» **Direction**:
Write out the lines below verbatim, beginning with the line containing "Auckland: 07:10 -> 21:17" and continuing through the line containing "Venice: 3:03 -> 2:09". Omit the picture markers from your answer.

Data excerpts:
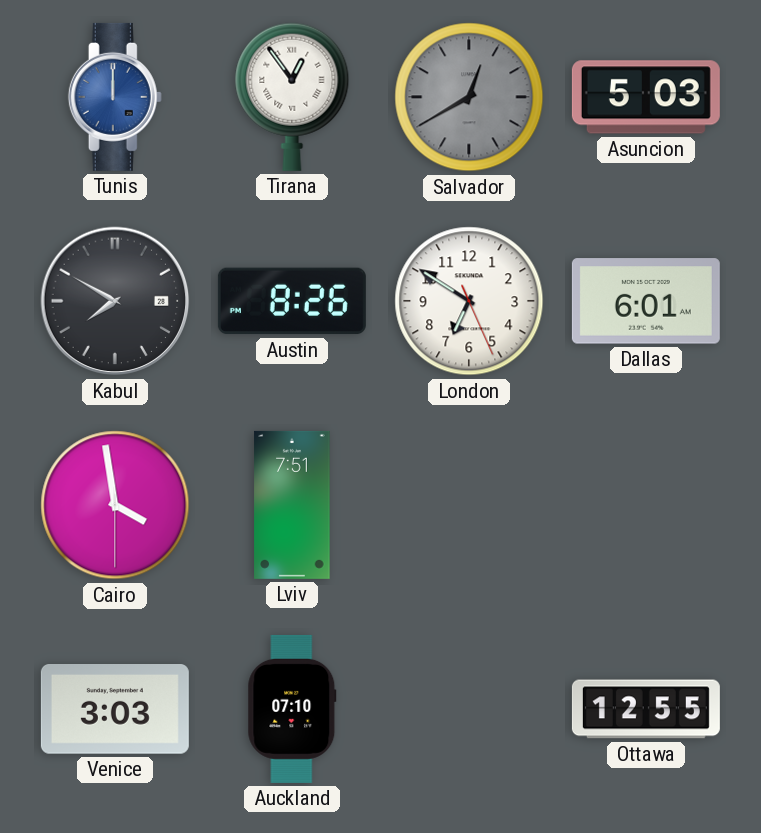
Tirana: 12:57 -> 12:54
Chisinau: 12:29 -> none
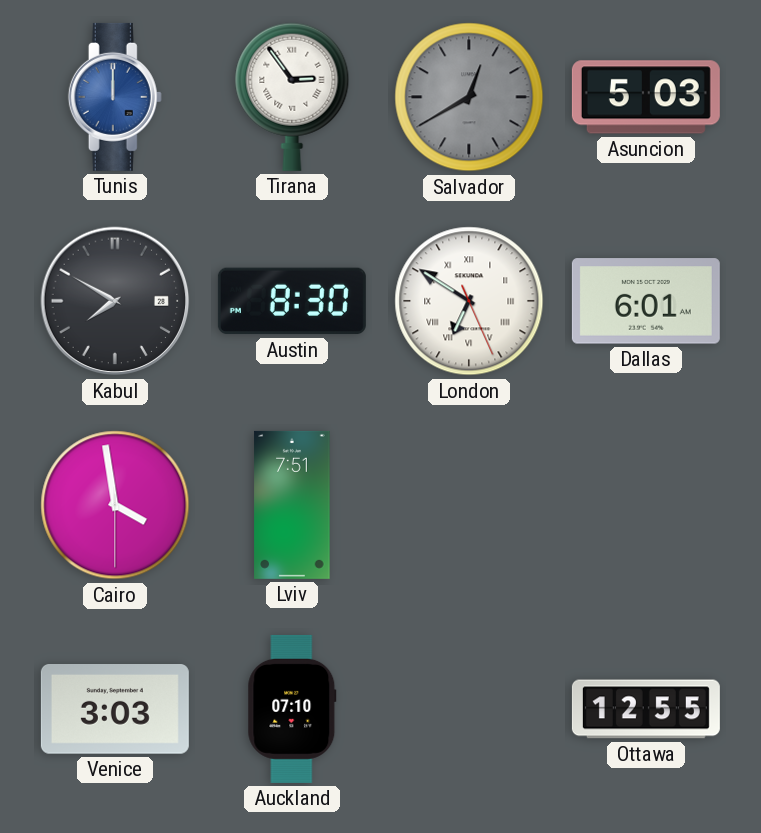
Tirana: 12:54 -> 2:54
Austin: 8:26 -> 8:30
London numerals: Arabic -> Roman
==
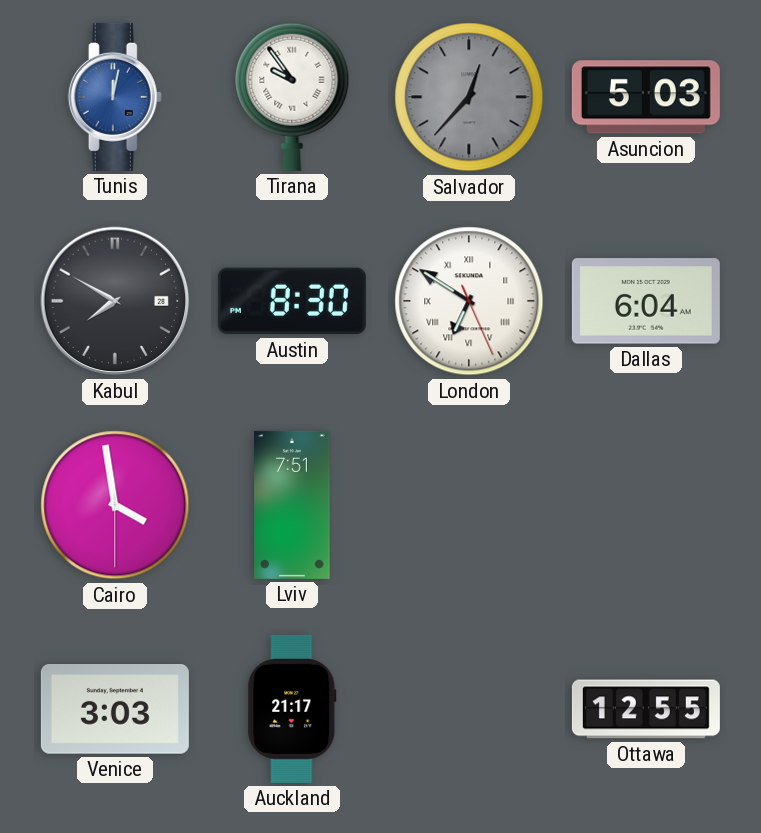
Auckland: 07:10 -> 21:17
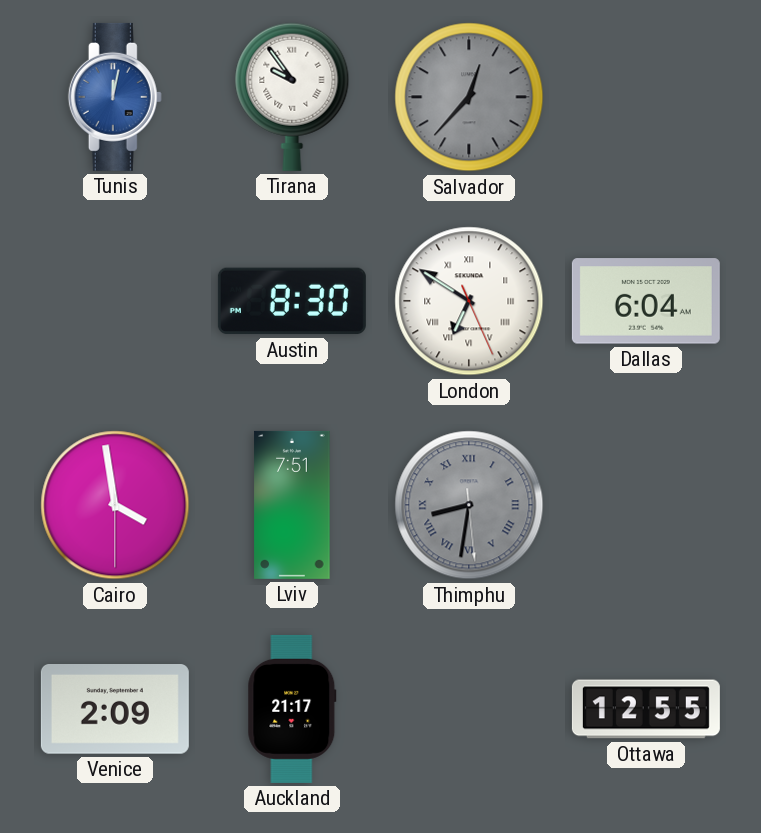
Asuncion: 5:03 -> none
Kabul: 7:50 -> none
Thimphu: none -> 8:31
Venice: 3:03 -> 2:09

» **Task result**:
Auckland: 07:10 -> 21:17
Asuncion: 5:03 -> none
Kabul: 7:50 -> none
Thimphu: none -> 8:31
Venice: 3:03 -> 2:09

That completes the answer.